Repeat the records below word for word, but start at the line that contains "replace | car/aqua", stop after the last line, and include nothing else.

-- -- --

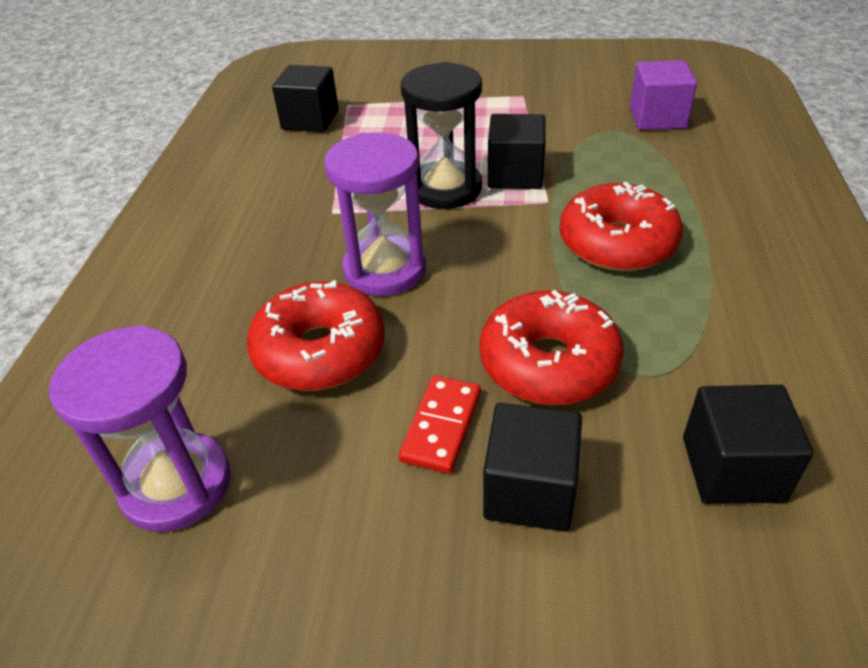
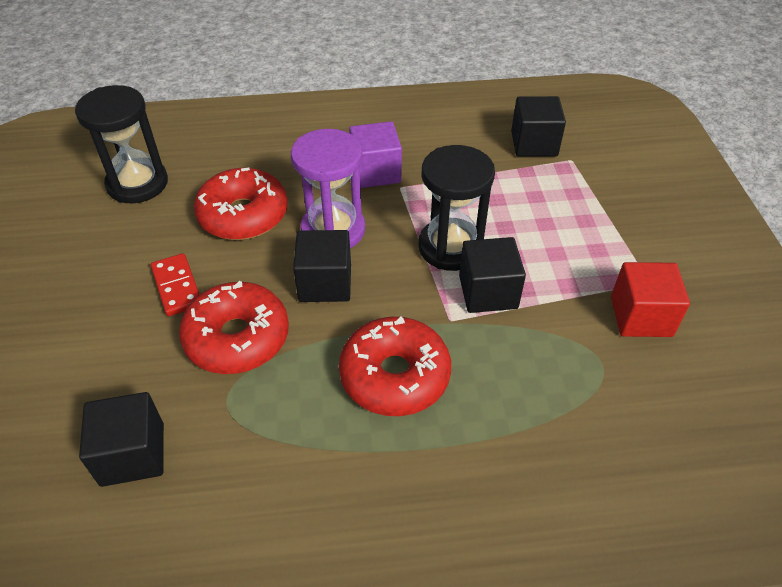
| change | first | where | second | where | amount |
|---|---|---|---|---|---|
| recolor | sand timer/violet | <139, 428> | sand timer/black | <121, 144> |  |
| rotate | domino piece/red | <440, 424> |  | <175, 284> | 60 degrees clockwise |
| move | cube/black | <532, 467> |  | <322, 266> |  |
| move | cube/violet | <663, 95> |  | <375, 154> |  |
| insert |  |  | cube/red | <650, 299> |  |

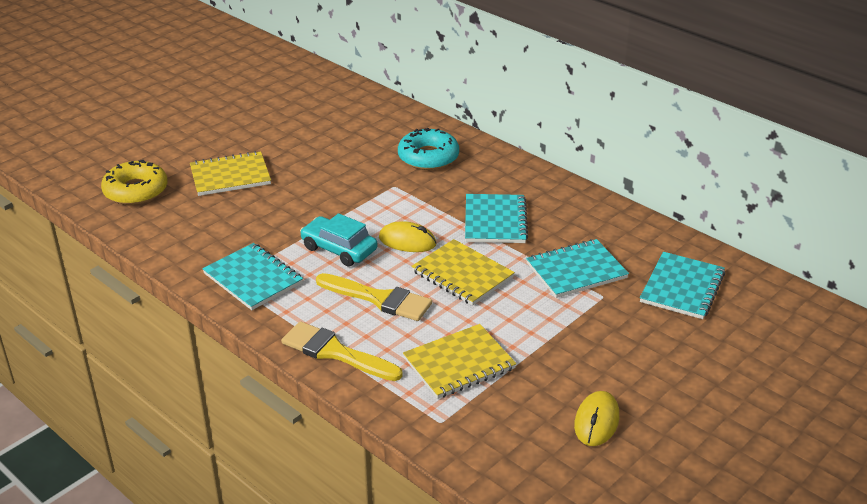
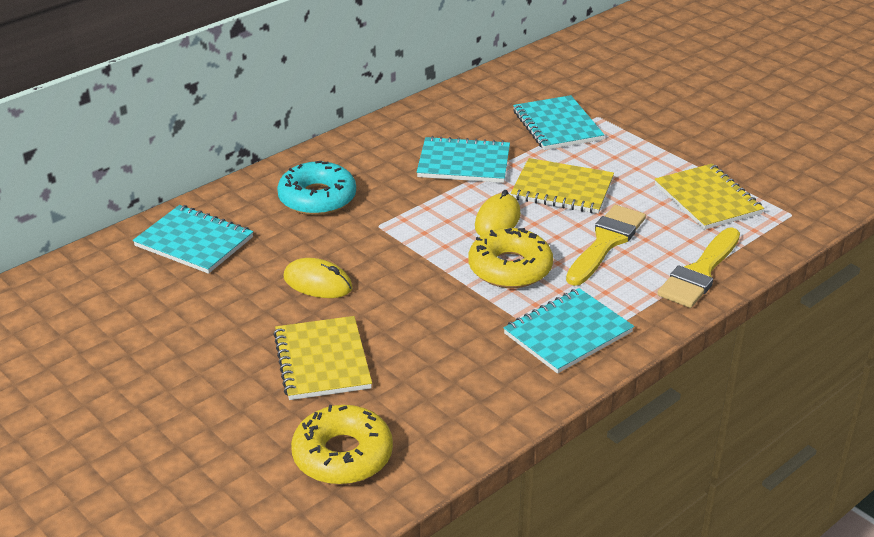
| change | first | where | second | where | amount |
|---|---|---|---|---|---|
| replace | car/aqua | <338, 240> | donut/yellow | <510, 258> |  |
| rotate | notebook/yellow | <463, 272> |  | <562, 186> | 60 degrees clockwise |
| move | PC mouse/yellow | <596, 418> |  | <318, 278> |  |
| move | notebook/aqua | <682, 285> |  | <193, 239> |  |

-- -- --

EXERCISE RESULT
| replace | car/aqua | <338, 240> | donut/yellow | <510, 258> |  |
| rotate | notebook/yellow | <463, 272> |  | <562, 186> | 60 degrees clockwise |
| move | PC mouse/yellow | <596, 418> |  | <318, 278> |  |
| move | notebook/aqua | <682, 285> |  | <193, 239> |  |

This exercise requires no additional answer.